• **ACTIVITY**: Instruction for the data below: set down exactly the lines from the line with "SERVO2: DS3218 -> SG90" to the line with "STEPPER1 pin IN1: GP20 -> GP2", inclusive, and no others.

━━━ ENTRIES SHOWN

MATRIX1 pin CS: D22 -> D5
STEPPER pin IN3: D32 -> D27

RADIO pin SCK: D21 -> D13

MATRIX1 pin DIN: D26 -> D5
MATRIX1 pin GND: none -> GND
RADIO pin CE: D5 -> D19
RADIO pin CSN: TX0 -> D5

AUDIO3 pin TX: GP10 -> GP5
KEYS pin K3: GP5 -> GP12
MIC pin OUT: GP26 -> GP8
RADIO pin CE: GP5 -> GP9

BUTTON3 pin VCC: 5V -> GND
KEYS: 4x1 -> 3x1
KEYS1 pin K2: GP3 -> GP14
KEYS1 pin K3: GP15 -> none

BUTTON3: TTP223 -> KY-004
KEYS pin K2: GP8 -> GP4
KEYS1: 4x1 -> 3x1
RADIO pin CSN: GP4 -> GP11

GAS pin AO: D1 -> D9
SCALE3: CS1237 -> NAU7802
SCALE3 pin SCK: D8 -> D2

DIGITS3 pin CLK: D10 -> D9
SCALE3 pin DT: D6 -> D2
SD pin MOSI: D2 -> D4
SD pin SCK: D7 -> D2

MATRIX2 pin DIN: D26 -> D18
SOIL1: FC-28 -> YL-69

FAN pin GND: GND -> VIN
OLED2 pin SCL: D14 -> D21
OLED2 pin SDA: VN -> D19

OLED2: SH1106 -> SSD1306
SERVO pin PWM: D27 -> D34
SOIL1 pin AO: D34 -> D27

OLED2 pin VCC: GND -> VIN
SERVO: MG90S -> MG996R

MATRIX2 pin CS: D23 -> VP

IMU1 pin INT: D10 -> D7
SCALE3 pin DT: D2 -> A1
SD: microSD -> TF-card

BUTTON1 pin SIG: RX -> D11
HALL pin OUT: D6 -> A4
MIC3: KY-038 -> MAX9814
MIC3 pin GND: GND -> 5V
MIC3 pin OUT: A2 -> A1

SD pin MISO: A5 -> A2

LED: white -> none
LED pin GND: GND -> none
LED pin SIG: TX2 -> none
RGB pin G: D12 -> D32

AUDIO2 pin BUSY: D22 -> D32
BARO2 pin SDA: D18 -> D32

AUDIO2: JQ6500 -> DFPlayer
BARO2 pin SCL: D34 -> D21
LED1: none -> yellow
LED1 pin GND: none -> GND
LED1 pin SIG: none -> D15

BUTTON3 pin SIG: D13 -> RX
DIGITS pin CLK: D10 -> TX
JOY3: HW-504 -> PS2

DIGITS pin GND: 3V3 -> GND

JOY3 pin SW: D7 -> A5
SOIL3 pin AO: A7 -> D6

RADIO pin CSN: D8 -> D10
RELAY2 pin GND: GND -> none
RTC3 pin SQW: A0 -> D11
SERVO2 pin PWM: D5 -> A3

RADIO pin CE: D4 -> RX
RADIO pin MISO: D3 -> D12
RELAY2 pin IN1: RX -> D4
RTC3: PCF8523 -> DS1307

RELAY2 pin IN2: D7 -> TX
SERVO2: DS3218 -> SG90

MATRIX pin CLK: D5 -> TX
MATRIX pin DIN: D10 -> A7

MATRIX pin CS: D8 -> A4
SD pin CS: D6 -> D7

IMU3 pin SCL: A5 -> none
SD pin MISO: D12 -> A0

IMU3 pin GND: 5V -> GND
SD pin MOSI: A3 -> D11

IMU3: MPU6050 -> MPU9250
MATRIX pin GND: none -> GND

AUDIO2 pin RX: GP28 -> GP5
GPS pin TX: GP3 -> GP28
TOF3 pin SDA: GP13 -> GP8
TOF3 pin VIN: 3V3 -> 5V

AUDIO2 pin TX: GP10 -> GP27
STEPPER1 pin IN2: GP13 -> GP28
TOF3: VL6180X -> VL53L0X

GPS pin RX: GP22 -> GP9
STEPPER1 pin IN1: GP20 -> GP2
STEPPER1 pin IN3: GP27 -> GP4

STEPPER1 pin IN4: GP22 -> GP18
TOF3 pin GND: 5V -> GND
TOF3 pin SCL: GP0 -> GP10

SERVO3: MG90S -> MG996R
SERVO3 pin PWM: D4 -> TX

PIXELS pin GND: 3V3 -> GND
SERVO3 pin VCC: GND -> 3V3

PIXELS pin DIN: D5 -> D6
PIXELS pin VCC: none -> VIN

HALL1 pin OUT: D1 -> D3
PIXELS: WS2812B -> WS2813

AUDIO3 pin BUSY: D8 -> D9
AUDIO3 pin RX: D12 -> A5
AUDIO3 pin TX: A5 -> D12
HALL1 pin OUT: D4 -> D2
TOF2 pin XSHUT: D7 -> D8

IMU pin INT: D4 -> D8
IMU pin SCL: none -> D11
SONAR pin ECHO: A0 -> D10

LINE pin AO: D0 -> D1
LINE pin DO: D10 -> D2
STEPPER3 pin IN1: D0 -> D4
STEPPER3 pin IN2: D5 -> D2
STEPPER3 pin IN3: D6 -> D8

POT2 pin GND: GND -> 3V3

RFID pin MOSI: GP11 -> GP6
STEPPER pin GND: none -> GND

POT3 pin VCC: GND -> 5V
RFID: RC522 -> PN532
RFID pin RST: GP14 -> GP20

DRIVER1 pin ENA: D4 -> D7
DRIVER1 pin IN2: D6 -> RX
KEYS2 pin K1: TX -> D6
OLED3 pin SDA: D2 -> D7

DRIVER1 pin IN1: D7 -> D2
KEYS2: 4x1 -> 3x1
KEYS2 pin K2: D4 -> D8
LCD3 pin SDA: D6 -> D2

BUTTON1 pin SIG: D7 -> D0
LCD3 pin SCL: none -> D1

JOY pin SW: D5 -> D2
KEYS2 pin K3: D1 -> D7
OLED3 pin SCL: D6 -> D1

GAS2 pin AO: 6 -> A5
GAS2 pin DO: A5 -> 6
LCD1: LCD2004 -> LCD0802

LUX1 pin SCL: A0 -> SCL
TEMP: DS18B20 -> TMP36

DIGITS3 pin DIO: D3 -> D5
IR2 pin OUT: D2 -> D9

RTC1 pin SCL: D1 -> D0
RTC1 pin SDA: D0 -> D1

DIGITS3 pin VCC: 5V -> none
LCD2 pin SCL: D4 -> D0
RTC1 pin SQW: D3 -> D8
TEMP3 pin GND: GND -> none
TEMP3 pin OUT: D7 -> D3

━━━━━━

• **EXERCISE SOLUTION**:
SERVO2: DS3218 -> SG90

MATRIX pin CLK: D5 -> TX
MATRIX pin DIN: D10 -> A7

MATRIX pin CS: D8 -> A4
SD pin CS: D6 -> D7

IMU3 pin SCL: A5 -> none
SD pin MISO: D12 -> A0

IMU3 pin GND: 5V -> GND
SD pin MOSI: A3 -> D11

IMU3: MPU6050 -> MPU9250
MATRIX pin GND: none -> GND

AUDIO2 pin RX: GP28 -> GP5
GPS pin TX: GP3 -> GP28
TOF3 pin SDA: GP13 -> GP8
TOF3 pin VIN: 3V3 -> 5V

AUDIO2 pin TX: GP10 -> GP27
STEPPER1 pin IN2: GP13 -> GP28
TOF3: VL6180X -> VL53L0X

GPS pin RX: GP22 -> GP9
STEPPER1 pin IN1: GP20 -> GP2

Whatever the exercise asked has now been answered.